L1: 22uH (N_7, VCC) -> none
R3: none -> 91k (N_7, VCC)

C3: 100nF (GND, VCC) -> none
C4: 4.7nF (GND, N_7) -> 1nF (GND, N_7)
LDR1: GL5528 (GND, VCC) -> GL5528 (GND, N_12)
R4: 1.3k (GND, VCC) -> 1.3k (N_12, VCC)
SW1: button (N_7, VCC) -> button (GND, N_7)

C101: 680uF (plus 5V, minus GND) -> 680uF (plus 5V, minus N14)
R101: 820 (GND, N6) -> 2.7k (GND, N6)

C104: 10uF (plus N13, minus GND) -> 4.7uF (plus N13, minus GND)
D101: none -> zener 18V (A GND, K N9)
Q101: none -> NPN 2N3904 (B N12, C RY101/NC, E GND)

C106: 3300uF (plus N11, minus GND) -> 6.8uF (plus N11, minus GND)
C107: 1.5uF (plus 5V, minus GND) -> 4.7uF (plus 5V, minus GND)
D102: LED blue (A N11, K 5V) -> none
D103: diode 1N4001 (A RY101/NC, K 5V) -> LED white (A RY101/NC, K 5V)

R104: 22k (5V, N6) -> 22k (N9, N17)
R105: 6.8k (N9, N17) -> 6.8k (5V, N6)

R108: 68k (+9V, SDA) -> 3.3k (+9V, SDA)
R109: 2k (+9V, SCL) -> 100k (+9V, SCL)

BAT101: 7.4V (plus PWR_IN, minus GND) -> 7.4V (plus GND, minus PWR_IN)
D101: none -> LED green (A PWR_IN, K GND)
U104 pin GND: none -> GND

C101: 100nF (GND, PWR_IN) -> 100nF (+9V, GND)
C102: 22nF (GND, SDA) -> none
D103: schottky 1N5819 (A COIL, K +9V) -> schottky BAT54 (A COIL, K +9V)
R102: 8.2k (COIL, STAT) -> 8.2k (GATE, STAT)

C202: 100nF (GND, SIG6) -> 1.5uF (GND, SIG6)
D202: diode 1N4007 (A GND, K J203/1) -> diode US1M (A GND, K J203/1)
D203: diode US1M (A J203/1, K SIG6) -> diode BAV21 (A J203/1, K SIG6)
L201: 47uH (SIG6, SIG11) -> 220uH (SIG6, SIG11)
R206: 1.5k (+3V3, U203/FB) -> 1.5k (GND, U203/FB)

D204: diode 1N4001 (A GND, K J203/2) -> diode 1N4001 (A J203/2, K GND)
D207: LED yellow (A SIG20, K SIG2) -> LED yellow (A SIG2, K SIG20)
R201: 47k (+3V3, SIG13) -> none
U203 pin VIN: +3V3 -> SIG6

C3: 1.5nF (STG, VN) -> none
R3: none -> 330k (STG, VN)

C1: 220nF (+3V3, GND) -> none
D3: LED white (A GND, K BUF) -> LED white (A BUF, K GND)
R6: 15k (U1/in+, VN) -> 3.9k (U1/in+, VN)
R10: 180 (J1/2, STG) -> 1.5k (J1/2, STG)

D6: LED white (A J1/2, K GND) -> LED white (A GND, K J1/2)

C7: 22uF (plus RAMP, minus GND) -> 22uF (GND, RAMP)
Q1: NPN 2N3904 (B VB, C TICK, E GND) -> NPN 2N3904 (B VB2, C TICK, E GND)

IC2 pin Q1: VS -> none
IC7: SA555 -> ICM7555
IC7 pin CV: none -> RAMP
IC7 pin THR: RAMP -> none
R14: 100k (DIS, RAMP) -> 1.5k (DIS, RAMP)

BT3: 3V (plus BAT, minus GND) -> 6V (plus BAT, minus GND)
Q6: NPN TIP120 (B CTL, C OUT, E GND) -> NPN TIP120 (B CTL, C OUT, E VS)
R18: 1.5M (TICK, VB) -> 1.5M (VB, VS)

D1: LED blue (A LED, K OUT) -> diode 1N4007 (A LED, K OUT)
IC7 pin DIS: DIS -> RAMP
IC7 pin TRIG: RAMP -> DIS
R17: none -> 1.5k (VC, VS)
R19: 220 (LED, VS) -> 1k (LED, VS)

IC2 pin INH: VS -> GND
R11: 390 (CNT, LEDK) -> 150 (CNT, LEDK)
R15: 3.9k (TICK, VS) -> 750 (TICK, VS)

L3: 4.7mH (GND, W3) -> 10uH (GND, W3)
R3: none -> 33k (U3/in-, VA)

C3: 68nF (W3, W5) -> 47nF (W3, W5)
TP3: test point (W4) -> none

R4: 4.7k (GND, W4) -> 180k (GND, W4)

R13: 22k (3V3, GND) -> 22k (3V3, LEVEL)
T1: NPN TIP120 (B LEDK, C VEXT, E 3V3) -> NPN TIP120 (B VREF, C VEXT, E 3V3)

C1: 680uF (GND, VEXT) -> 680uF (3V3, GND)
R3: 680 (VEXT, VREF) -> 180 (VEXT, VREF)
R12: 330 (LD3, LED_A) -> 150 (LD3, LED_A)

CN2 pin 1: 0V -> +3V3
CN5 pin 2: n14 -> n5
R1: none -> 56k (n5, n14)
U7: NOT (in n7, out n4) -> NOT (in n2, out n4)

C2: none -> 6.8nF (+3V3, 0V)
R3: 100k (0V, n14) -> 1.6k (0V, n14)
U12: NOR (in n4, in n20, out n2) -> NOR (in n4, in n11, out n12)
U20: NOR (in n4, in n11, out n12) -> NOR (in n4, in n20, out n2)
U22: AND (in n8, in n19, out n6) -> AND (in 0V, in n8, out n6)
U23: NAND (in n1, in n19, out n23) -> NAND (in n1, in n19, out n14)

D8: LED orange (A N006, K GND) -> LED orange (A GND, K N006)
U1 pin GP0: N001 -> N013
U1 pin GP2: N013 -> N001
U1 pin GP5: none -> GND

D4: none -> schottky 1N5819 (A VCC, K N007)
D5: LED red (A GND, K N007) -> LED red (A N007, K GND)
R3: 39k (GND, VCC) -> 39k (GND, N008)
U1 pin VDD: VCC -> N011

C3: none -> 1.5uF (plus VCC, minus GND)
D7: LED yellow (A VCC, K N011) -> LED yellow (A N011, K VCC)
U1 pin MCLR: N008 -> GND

········

## TASK DETAILS
Given the data above, transcribe exactly the lines from the one containing "BT3: 3V (plus" down to the one containing "R13: 22k (3V3, GND) -> 22k (3V3, LEVEL)", and no others.

## RESPONSE TO THIS TASK
BT3: 3V (plus BAT, minus GND) -> 6V (plus BAT, minus GND)
Q6: NPN TIP120 (B CTL, C OUT, E GND) -> NPN TIP120 (B CTL, C OUT, E VS)
R18: 1.5M (TICK, VB) -> 1.5M (VB, VS)

D1: LED blue (A LED, K OUT) -> diode 1N4007 (A LED, K OUT)
IC7 pin DIS: DIS -> RAMP
IC7 pin TRIG: RAMP -> DIS
R17: none -> 1.5k (VC, VS)
R19: 220 (LED, VS) -> 1k (LED, VS)

IC2 pin INH: VS -> GND
R11: 390 (CNT, LEDK) -> 150 (CNT, LEDK)
R15: 3.9k (TICK, VS) -> 750 (TICK, VS)

L3: 4.7mH (GND, W3) -> 10uH (GND, W3)
R3: none -> 33k (U3/in-, VA)

C3: 68nF (W3, W5) -> 47nF (W3, W5)
TP3: test point (W4) -> none

R4: 4.7k (GND, W4) -> 180k (GND, W4)

R13: 22k (3V3, GND) -> 22k (3V3, LEVEL)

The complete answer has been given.